■ **THE PROBLEM**
With pictures excluded, retype exactly every line from the one containing "TFT pin GND: 5V -> GND" to the end of the records below.

(Version comparison data)
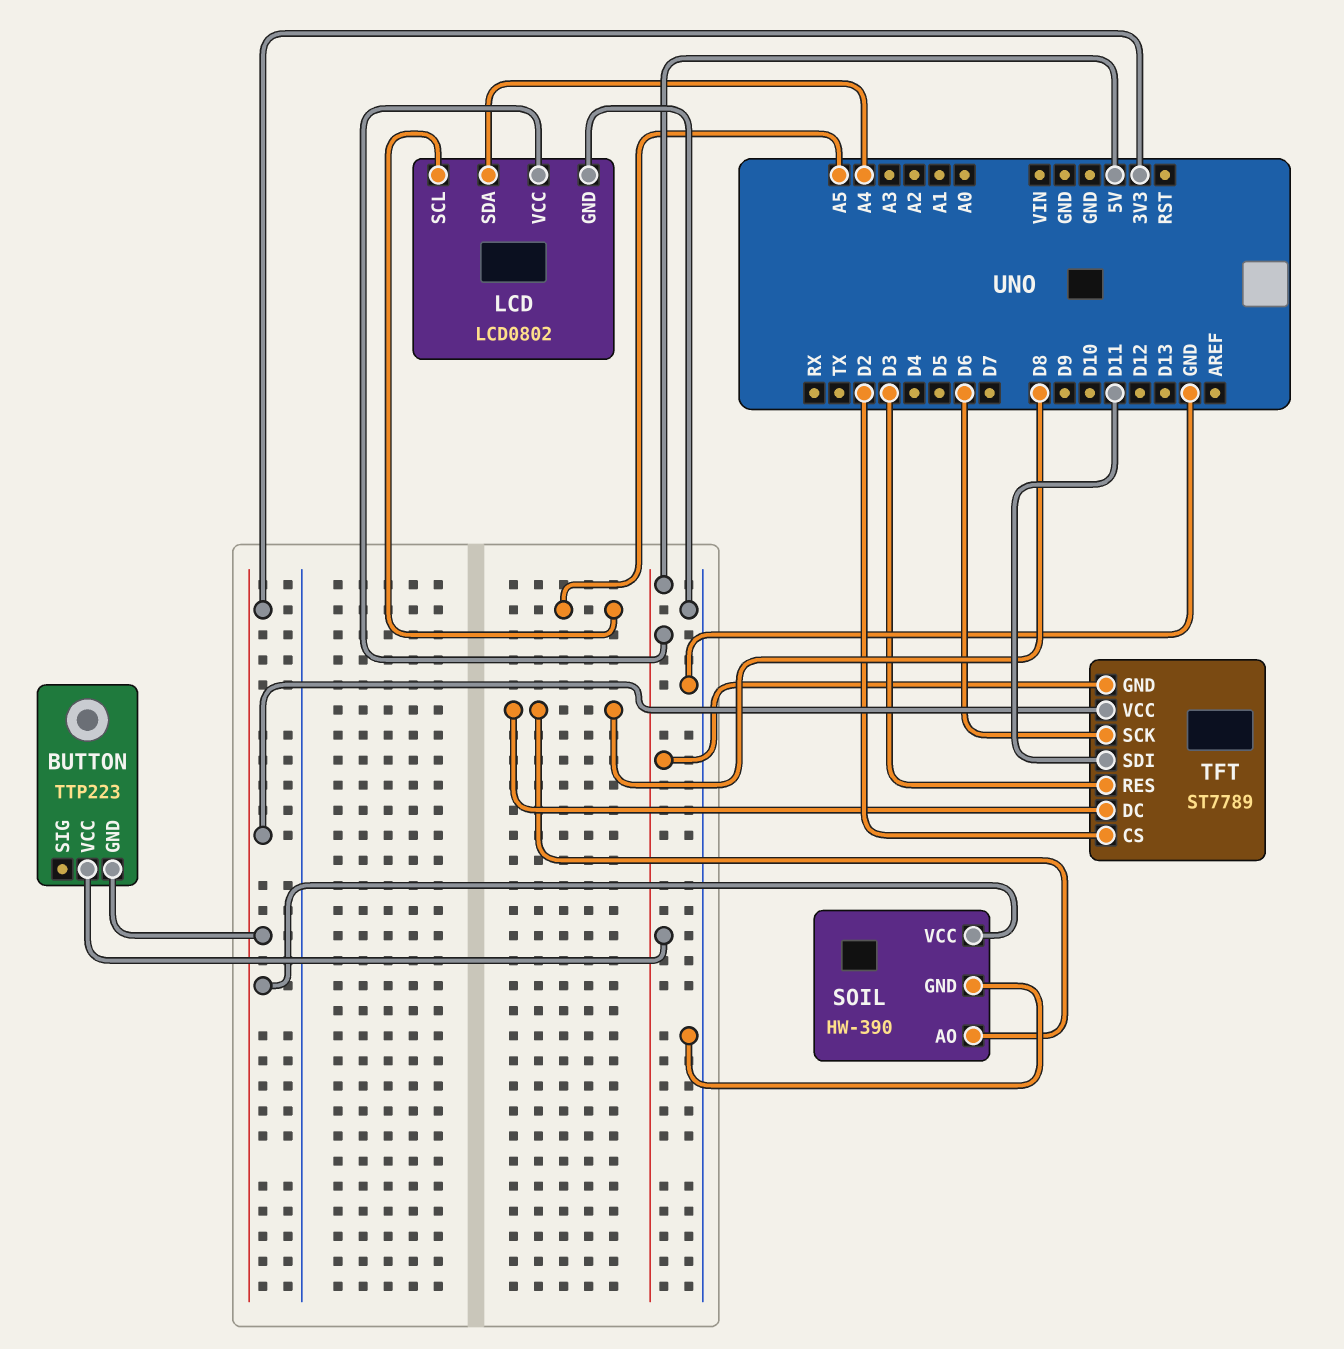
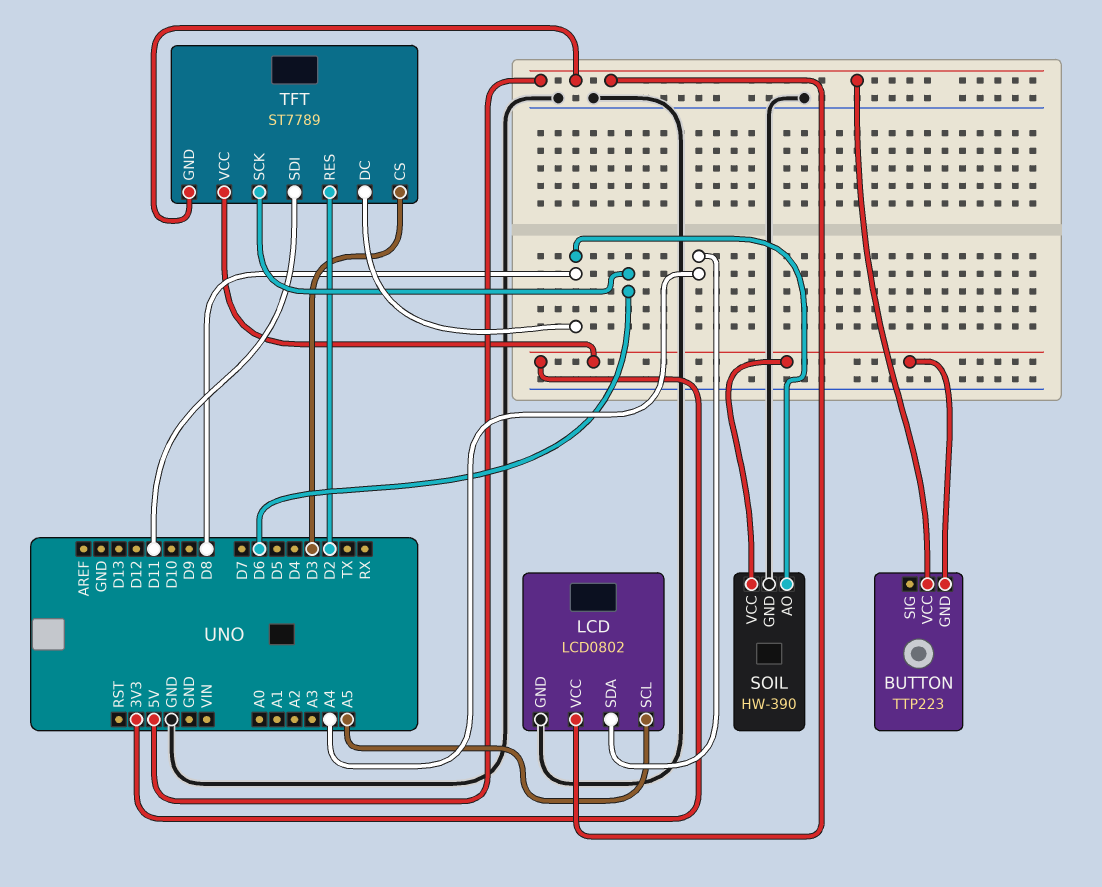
TFT pin CS: D2 -> D3
TFT pin RES: D3 -> D2

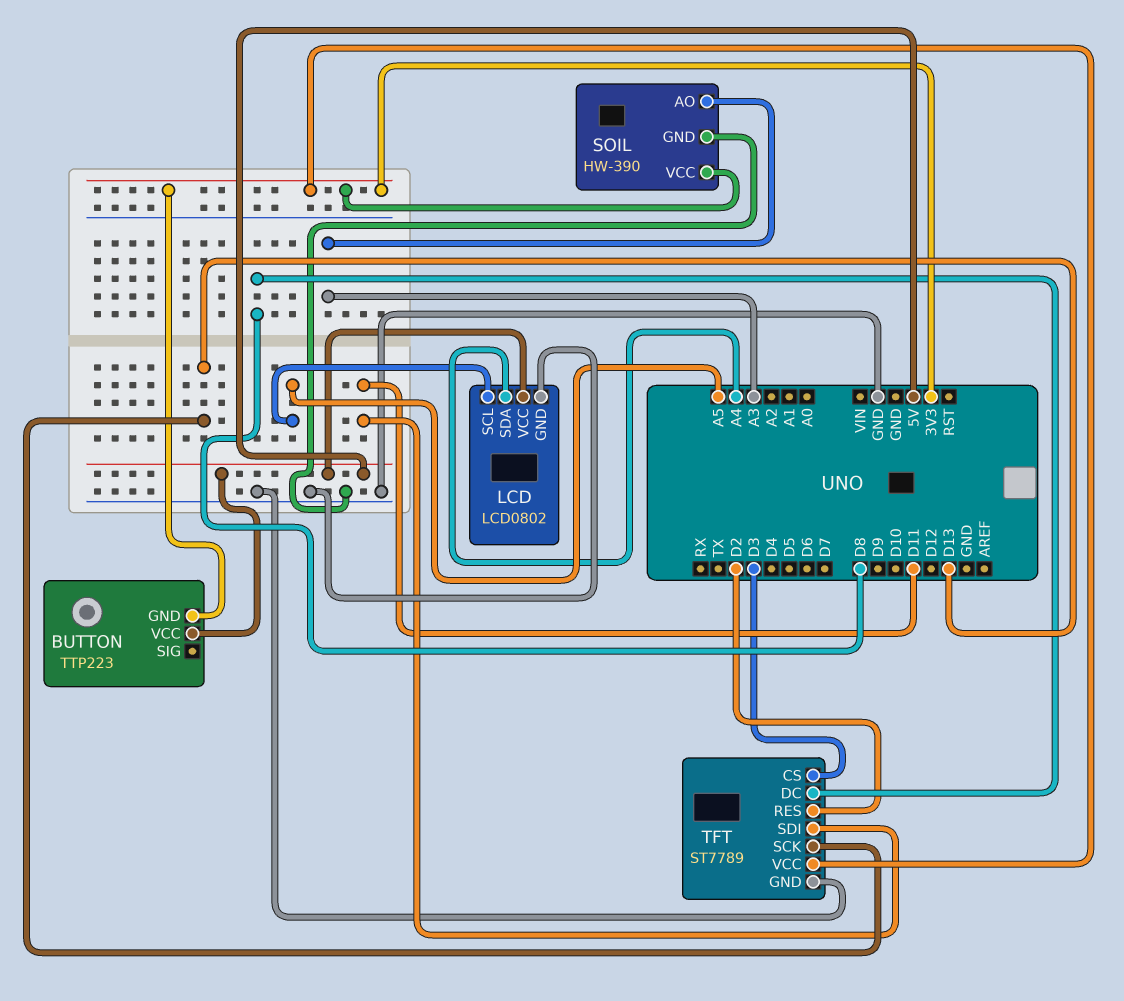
SOIL pin AO: D8 -> A3
TFT pin GND: 5V -> GND
TFT pin SCK: D6 -> D13

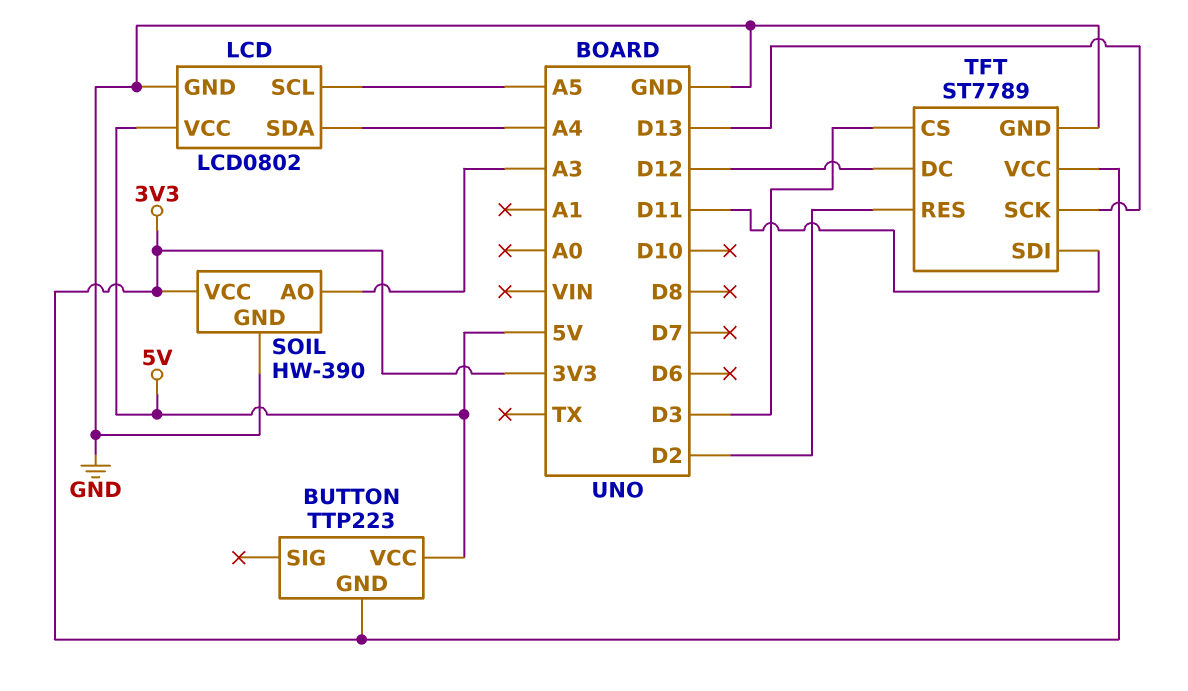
TFT pin DC: D8 -> D12

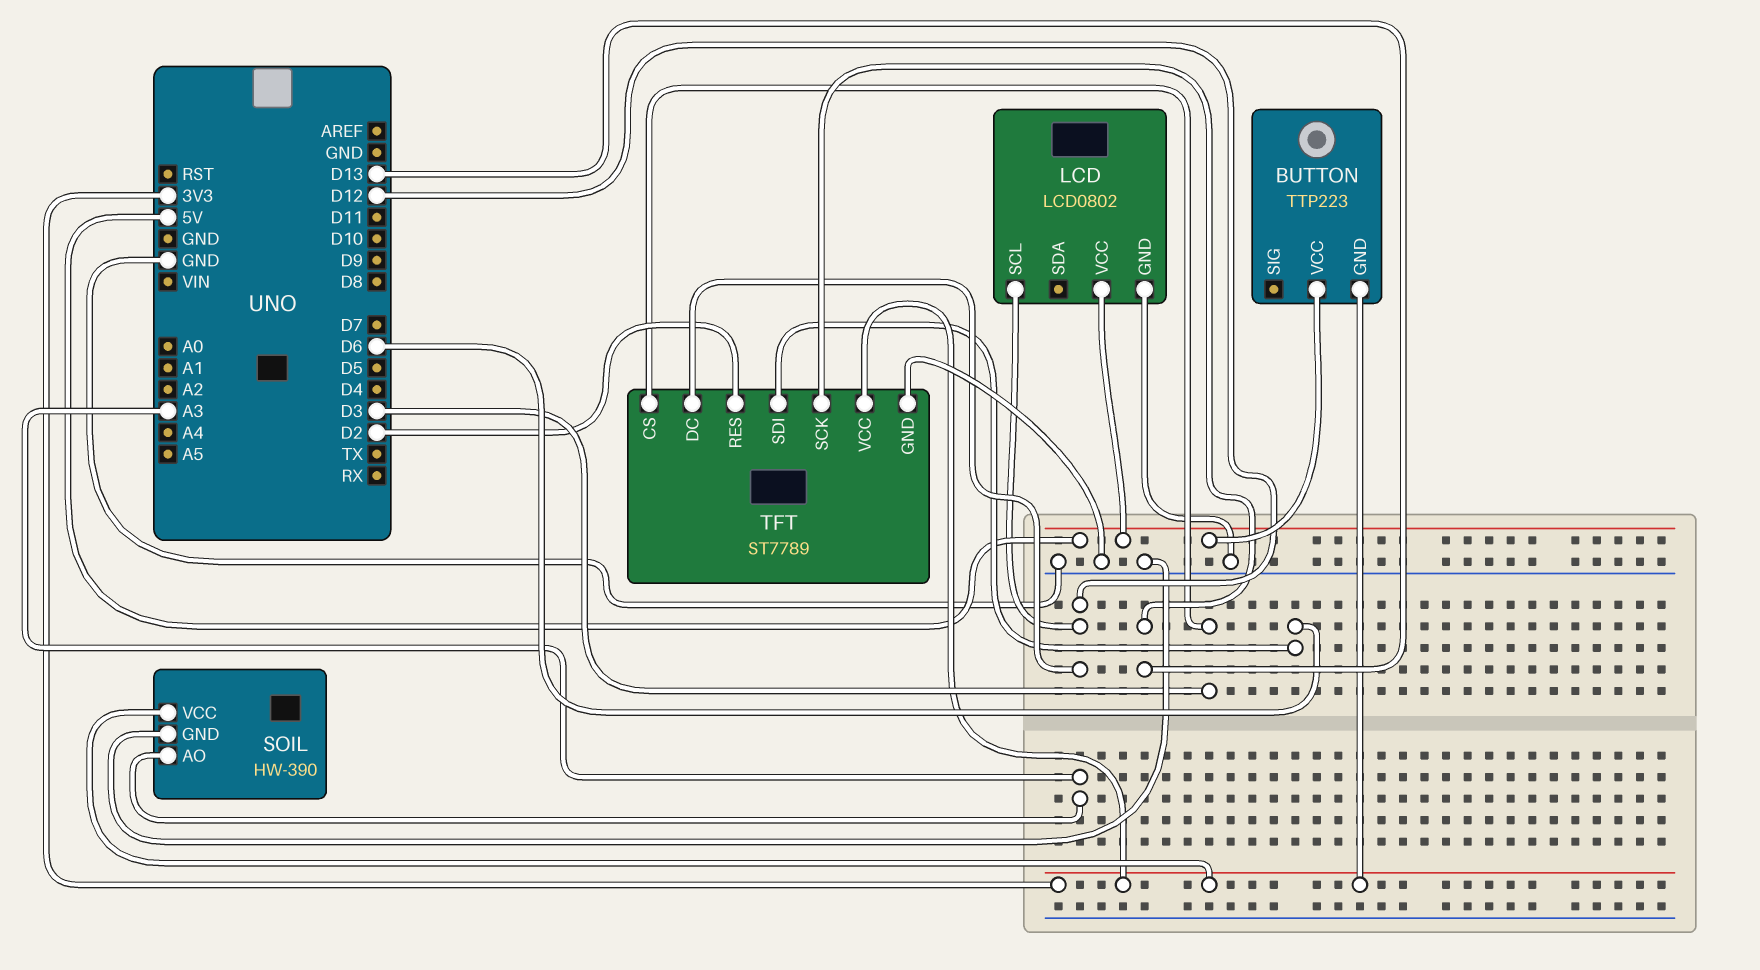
LCD pin SCL: A5 -> D12
LCD pin SDA: A4 -> none
TFT pin SDI: D11 -> D6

■ **YOUR SOLUTION**
TFT pin GND: 5V -> GND
TFT pin SCK: D6 -> D13

TFT pin DC: D8 -> D12

LCD pin SCL: A5 -> D12
LCD pin SDA: A4 -> none
TFT pin SDI: D11 -> D6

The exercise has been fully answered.